» TASK DIRECTIONS:
For this exercise, restate word for word only the lines from the one containing "Caltron Calc: [306,687,540,916]" through the last line below. Pictures do not get copied.

» SUPPLIED MATERIAL:

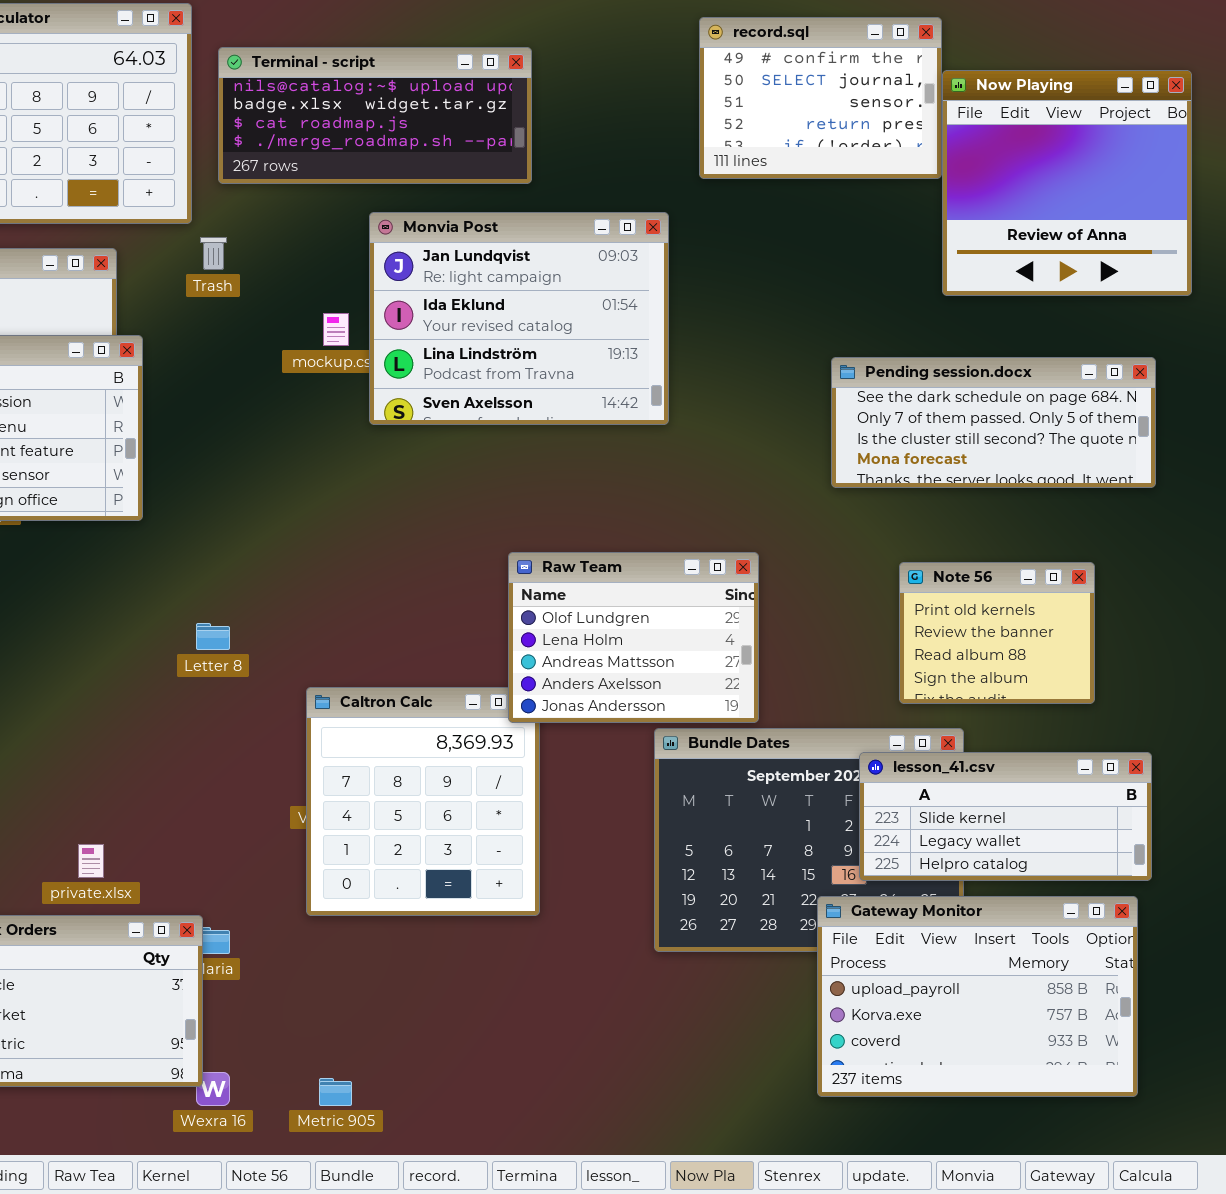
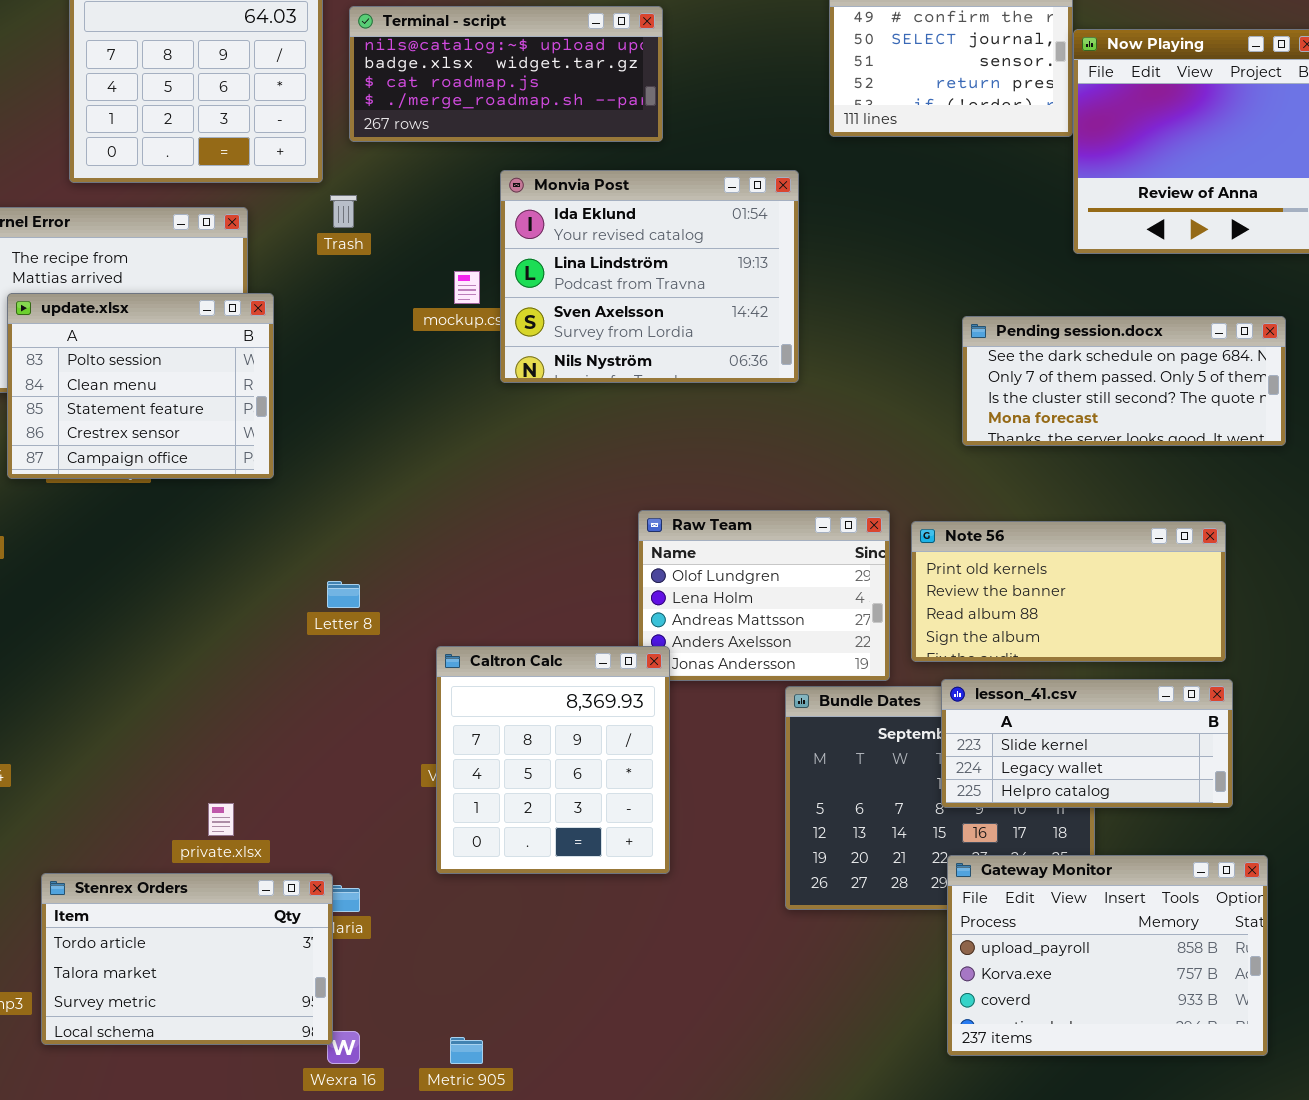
Monvia Post: [369,212,669,425] -> [500,170,799,383], scrolled down 1 row
Note 56: [899,562,1095,704] -> [911,521,1226,662], resized
Caltron Calc: [306,687,540,916] -> [436,646,670,874], raised
lesson_41.csv: [859,752,1152,881] -> [941,679,1233,808], moved

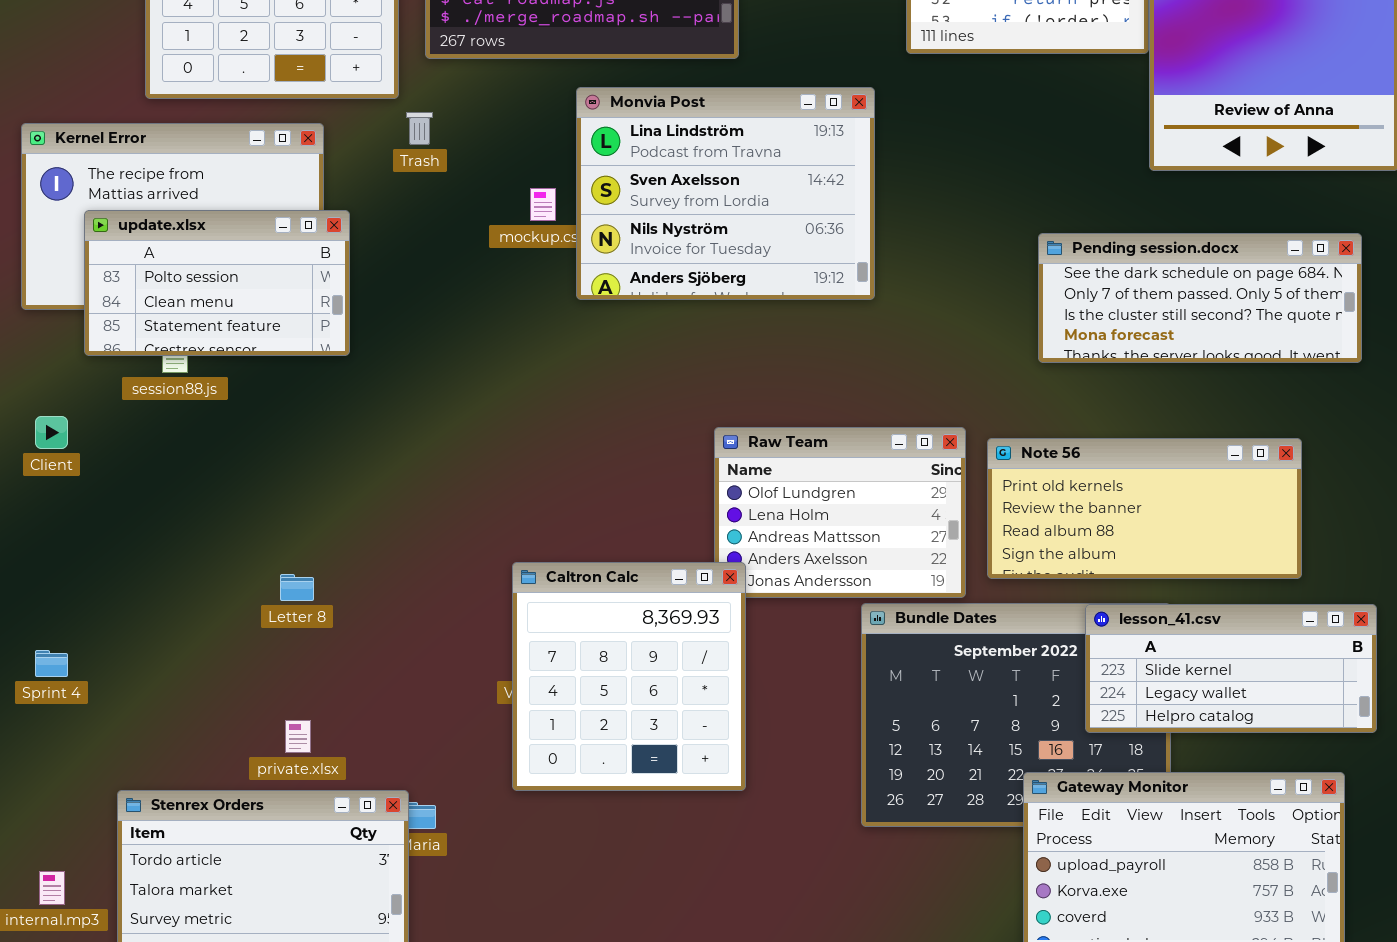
Monvia Post: [500,170,799,383] -> [576,87,875,300], scrolled down 1 row
update.xlsx: [7,293,274,479] -> [84,210,350,356], resized
Letter 8: [327,581,360,608] -> [280,574,314,601], moved
lesson_41.csv: [941,679,1233,808] -> [1085,604,1377,733], moved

» WRITTEN RESPONSE:
Caltron Calc: [306,687,540,916] -> [436,646,670,874], raised
lesson_41.csv: [859,752,1152,881] -> [941,679,1233,808], moved

Monvia Post: [500,170,799,383] -> [576,87,875,300], scrolled down 1 row
update.xlsx: [7,293,274,479] -> [84,210,350,356], resized
Letter 8: [327,581,360,608] -> [280,574,314,601], moved
lesson_41.csv: [941,679,1233,808] -> [1085,604,1377,733], moved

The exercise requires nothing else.